---------- Extracted material

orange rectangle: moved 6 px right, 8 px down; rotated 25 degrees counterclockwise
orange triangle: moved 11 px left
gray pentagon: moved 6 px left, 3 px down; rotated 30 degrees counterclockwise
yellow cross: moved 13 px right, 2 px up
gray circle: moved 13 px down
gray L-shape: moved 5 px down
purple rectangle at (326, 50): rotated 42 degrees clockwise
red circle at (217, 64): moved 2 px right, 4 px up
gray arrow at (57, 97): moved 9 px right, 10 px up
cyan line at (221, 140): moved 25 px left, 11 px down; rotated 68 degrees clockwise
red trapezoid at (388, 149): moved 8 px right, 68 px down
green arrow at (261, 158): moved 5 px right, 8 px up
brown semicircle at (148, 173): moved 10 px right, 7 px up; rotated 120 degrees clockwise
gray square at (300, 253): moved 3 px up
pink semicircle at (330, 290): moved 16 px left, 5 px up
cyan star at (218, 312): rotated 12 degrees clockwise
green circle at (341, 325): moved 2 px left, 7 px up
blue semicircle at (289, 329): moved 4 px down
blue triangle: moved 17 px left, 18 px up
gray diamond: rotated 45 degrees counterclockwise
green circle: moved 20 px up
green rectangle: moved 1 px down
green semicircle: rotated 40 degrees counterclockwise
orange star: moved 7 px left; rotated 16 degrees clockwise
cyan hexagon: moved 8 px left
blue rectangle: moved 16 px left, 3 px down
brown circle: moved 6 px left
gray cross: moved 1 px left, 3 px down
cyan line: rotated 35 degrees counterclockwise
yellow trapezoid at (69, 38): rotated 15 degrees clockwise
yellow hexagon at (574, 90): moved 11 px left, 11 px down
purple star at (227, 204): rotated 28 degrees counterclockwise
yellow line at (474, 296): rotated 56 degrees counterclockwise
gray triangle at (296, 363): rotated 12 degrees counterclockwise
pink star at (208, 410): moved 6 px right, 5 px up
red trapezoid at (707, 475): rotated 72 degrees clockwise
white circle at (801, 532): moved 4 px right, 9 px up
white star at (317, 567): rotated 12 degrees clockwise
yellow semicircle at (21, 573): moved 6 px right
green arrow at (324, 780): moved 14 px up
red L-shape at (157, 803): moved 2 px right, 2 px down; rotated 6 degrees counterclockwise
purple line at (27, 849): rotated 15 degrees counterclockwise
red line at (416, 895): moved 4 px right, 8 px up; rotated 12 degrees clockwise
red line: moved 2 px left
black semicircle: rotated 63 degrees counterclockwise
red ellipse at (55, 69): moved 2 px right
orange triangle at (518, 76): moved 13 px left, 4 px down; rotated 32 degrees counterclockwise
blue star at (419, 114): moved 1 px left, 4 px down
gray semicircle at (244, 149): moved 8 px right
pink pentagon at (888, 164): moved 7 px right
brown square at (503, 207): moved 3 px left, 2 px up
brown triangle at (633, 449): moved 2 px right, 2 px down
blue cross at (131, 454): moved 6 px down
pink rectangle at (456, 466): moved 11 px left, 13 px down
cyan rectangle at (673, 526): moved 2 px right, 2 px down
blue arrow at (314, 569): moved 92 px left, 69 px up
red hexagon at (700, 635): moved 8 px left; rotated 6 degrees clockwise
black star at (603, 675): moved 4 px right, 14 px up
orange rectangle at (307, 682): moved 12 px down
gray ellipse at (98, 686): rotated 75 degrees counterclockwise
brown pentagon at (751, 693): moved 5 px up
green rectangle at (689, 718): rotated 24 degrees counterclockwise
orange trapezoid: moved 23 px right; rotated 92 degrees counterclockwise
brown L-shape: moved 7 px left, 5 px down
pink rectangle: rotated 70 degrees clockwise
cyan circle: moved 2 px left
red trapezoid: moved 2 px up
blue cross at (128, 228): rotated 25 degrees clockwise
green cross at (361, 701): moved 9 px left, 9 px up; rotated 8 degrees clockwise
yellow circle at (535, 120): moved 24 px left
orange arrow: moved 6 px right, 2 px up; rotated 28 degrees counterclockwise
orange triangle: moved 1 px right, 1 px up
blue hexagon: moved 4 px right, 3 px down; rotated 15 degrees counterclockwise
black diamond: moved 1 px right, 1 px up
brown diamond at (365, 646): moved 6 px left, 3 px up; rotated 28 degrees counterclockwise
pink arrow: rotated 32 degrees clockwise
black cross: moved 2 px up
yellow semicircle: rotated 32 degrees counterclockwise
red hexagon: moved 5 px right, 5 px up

--------------------

[Problem to work on]:
Copy out every line of the records that the string "triangle" appears in.

[Finished exercise]:
orange triangle: moved 11 px left
blue triangle: moved 17 px left, 18 px up
gray triangle at (296, 363): rotated 12 degrees counterclockwise
orange triangle at (518, 76): moved 13 px left, 4 px down; rotated 32 degrees counterclockwise
brown triangle at (633, 449): moved 2 px right, 2 px down
orange triangle: moved 1 px right, 1 px up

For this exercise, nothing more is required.